What you will do:
Rewrite the stretch of the listing from the line containing "tested [743, 323]" through the end, changing "router" to "modem" and leaving everything else as it is.

Word and element locating listing

=-=-=-=-=

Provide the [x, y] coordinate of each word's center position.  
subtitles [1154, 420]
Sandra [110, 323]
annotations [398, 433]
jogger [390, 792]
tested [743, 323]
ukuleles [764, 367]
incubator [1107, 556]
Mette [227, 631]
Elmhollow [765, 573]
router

=-=-=-=-=

The output:
tested [743, 323]
ukuleles [764, 367]
incubator [1107, 556]
Mette [227, 631]
Elmhollow [765, 573]
modem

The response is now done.